MATERIAL FOR THIS TASK ::
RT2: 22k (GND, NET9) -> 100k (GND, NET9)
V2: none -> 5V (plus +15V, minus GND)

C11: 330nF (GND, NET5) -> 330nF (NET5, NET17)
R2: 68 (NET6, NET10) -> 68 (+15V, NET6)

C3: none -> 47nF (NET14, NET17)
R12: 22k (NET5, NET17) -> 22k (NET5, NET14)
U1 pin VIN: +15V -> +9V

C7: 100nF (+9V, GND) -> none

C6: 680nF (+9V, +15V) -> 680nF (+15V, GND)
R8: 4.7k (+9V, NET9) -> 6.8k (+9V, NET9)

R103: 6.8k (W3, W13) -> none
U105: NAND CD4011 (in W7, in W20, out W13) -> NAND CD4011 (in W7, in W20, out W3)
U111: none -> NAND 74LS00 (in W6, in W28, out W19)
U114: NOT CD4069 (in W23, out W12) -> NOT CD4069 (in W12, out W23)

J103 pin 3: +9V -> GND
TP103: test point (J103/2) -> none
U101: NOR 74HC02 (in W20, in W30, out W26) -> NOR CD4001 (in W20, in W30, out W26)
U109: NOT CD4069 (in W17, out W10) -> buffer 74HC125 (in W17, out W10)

WHAT YOU ARE ASKED TO DO ::
From the records above, extract each line exactly as shown.

TASK RESPONSE ::
RT2: 22k (GND, NET9) -> 100k (GND, NET9)
V2: none -> 5V (plus +15V, minus GND)

C11: 330nF (GND, NET5) -> 330nF (NET5, NET17)
R2: 68 (NET6, NET10) -> 68 (+15V, NET6)

C3: none -> 47nF (NET14, NET17)
R12: 22k (NET5, NET17) -> 22k (NET5, NET14)
U1 pin VIN: +15V -> +9V

C7: 100nF (+9V, GND) -> none

C6: 680nF (+9V, +15V) -> 680nF (+15V, GND)
R8: 4.7k (+9V, NET9) -> 6.8k (+9V, NET9)

R103: 6.8k (W3, W13) -> none
U105: NAND CD4011 (in W7, in W20, out W13) -> NAND CD4011 (in W7, in W20, out W3)
U111: none -> NAND 74LS00 (in W6, in W28, out W19)
U114: NOT CD4069 (in W23, out W12) -> NOT CD4069 (in W12, out W23)

J103 pin 3: +9V -> GND
TP103: test point (J103/2) -> none
U101: NOR 74HC02 (in W20, in W30, out W26) -> NOR CD4001 (in W20, in W30, out W26)
U109: NOT CD4069 (in W17, out W10) -> buffer 74HC125 (in W17, out W10)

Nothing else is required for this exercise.